### Problem
Would you copy each line of the records that includes the word "cyan"?

(Colored object listings)
◆ ◆ ◆ ◆ ◆ ◆ ◆

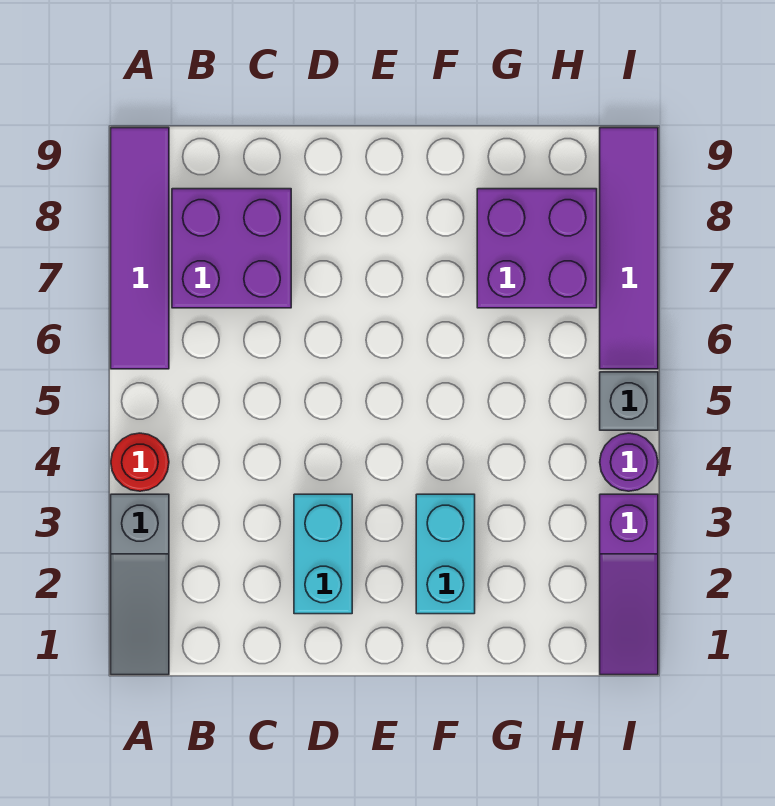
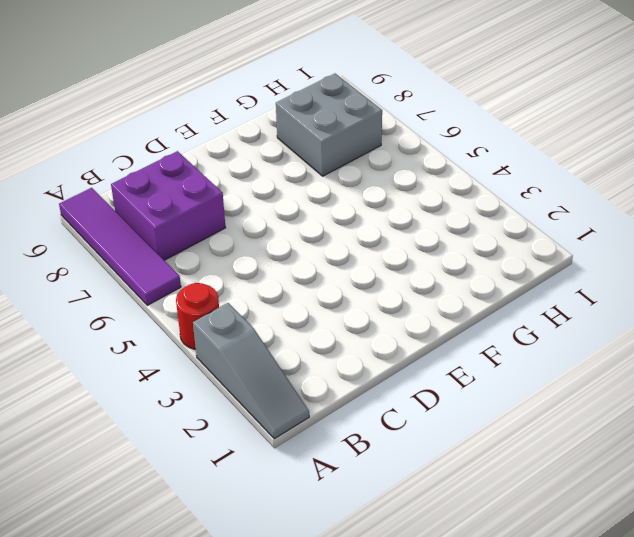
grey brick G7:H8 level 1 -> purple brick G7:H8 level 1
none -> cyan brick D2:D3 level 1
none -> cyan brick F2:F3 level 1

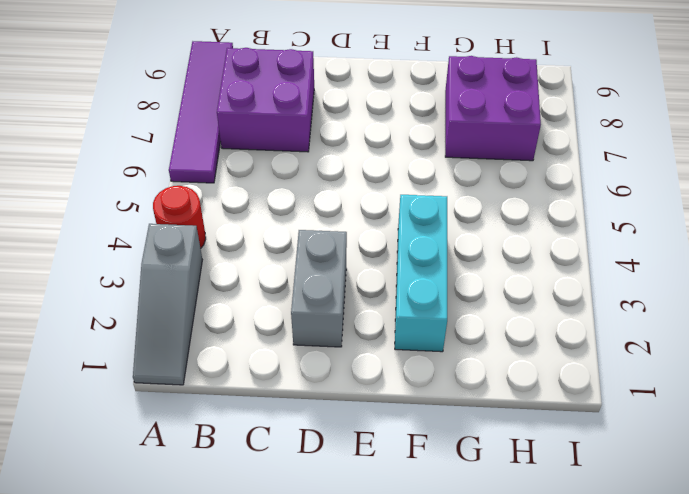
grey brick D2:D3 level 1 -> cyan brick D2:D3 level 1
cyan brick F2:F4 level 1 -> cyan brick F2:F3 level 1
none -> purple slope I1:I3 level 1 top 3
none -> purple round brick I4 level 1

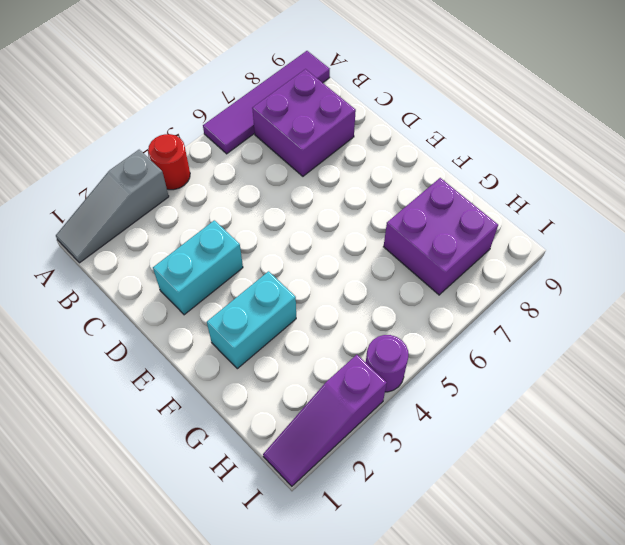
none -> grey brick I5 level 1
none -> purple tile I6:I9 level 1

◆ ◆ ◆ ◆ ◆ ◆ ◆

### Response to the exercise
none -> cyan brick D2:D3 level 1
none -> cyan brick F2:F3 level 1
grey brick D2:D3 level 1 -> cyan brick D2:D3 level 1
cyan brick F2:F4 level 1 -> cyan brick F2:F3 level 1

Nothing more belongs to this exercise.